### WORK TO BE COMPLETED:
Using the entries below, copy exactly each line from the line with "black plane: 7 -> 9" up to and including the line with "white goblet: 6 -> 4", with every picture left out.
*** AVAILABLE DATA Section Begins ***
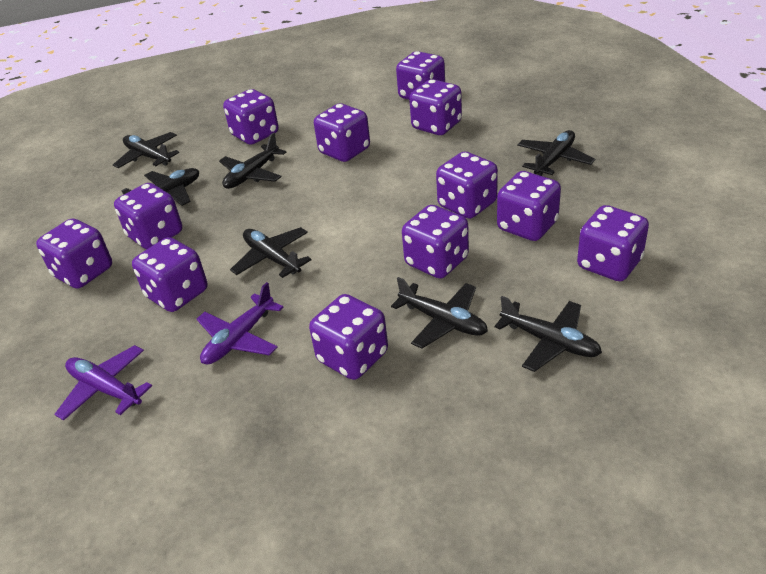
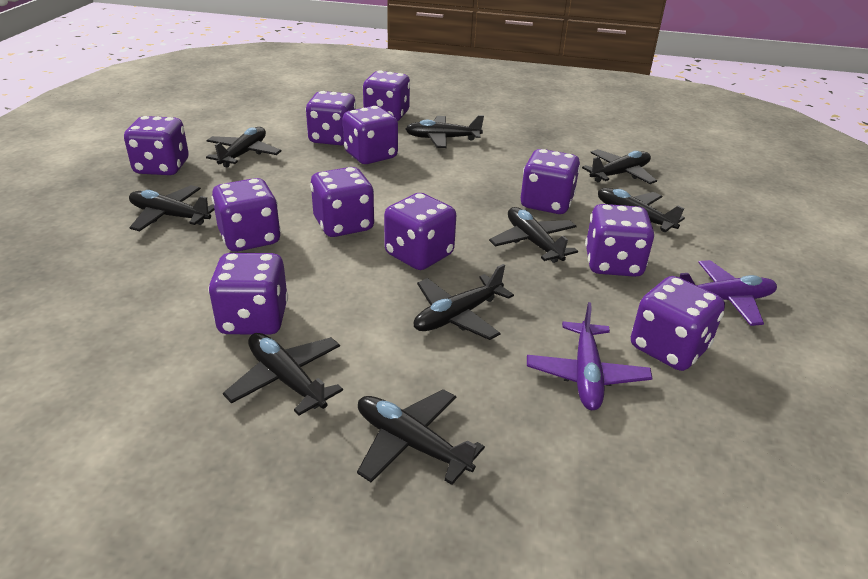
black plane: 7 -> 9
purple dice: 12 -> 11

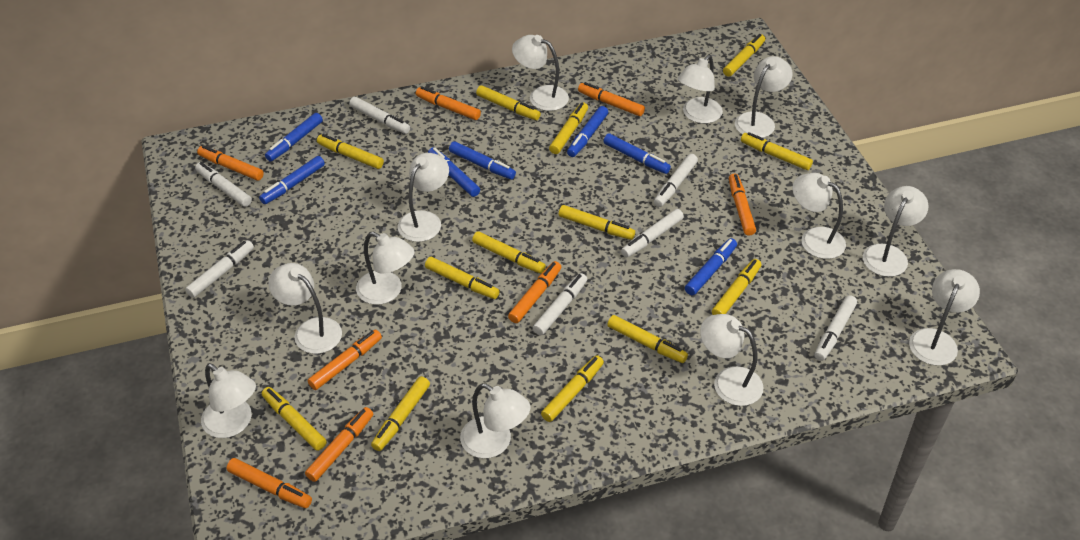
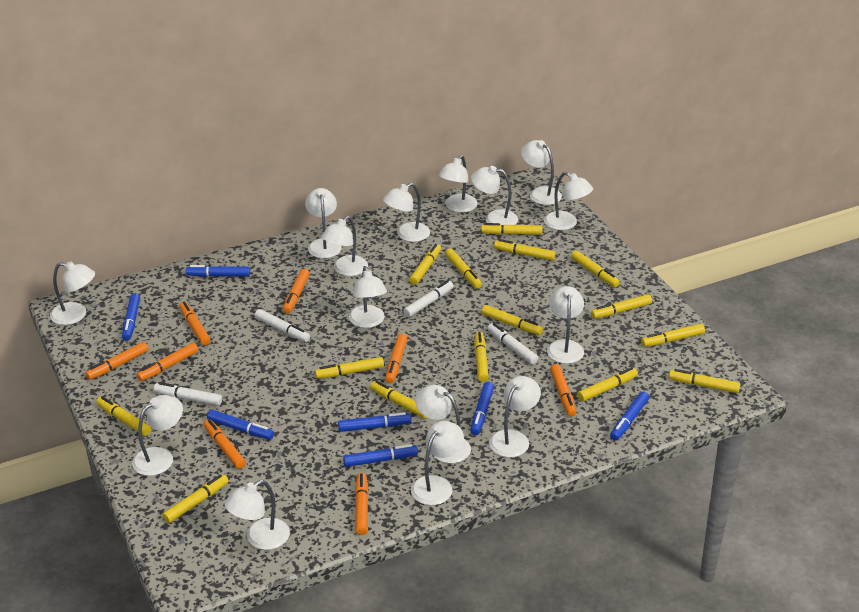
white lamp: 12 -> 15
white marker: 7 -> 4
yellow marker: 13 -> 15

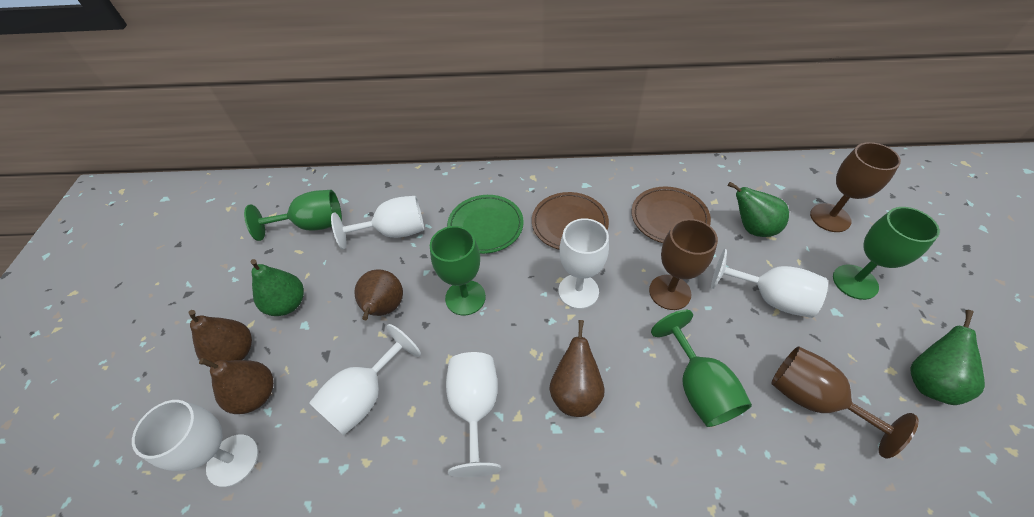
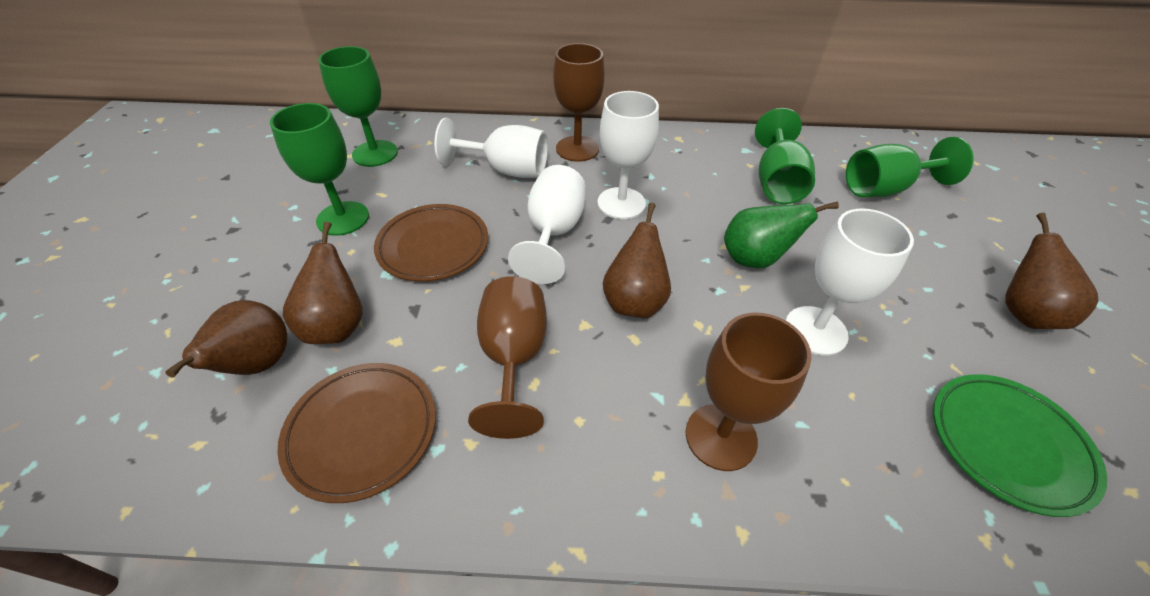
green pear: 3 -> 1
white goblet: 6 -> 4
*** AVAILABLE DATA Section Ends ***
*** AVAILABLE DATA Section Begins ***
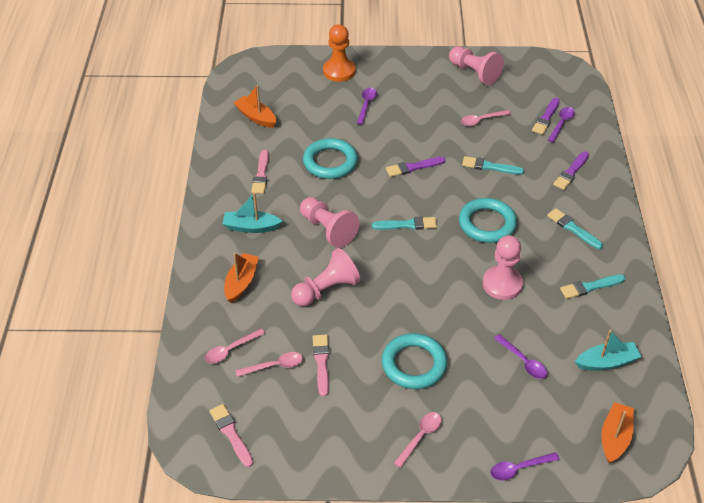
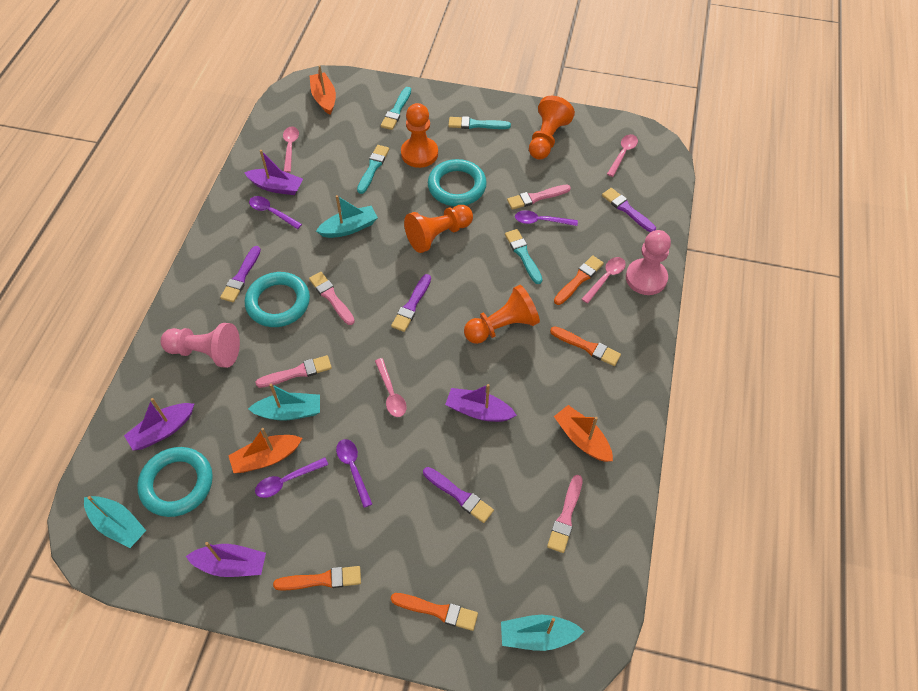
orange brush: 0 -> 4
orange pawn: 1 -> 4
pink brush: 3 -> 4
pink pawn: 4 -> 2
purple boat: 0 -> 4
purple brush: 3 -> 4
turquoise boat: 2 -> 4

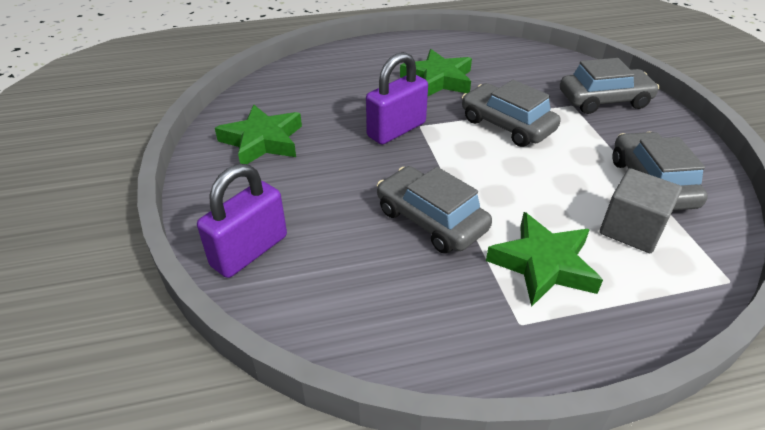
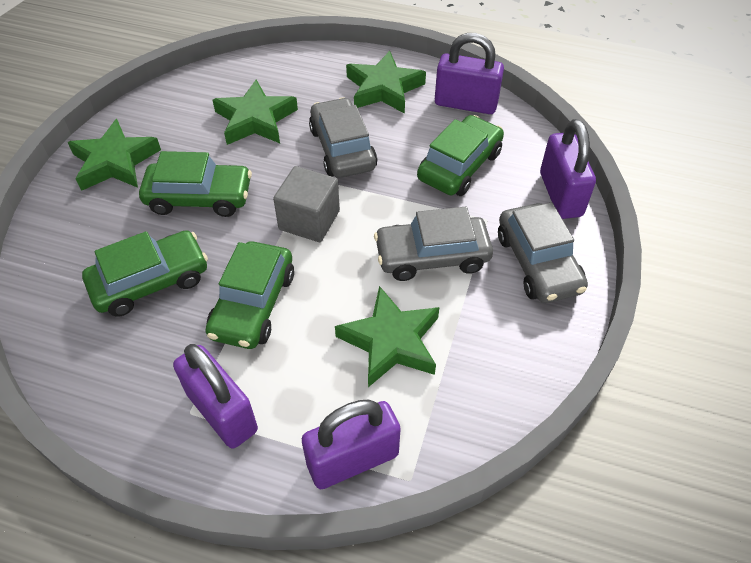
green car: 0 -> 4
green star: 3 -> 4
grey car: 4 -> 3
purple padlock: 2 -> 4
*** AVAILABLE DATA Section Ends ***
*** AVAILABLE DATA Section Begins ***
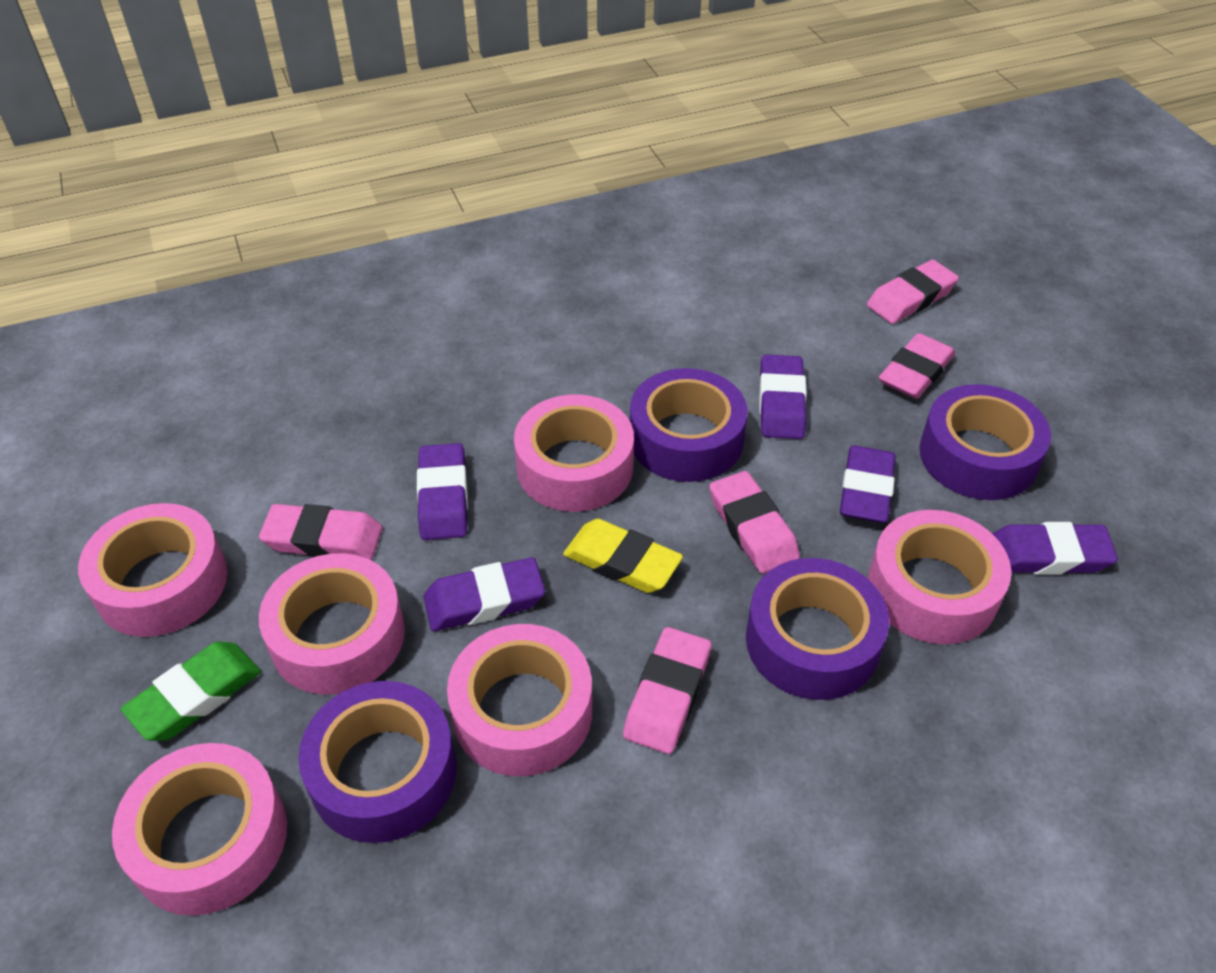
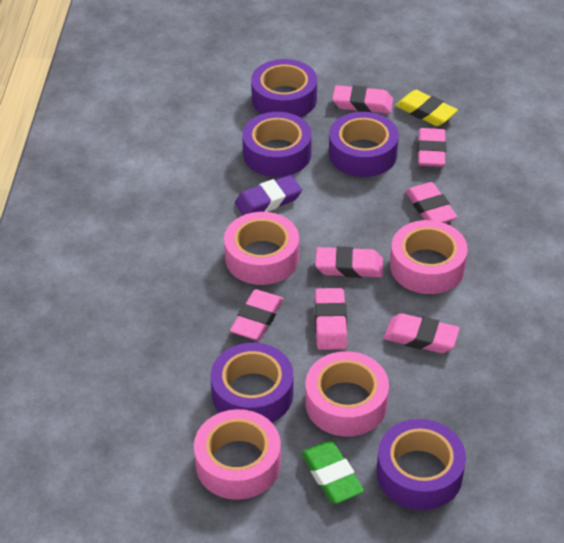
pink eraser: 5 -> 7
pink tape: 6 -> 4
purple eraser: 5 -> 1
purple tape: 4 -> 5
*** AVAILABLE DATA Section Ends ***
### OUTPUT OF THE EXERCISE:
black plane: 7 -> 9
purple dice: 12 -> 11

white lamp: 12 -> 15
white marker: 7 -> 4
yellow marker: 13 -> 15

green pear: 3 -> 1
white goblet: 6 -> 4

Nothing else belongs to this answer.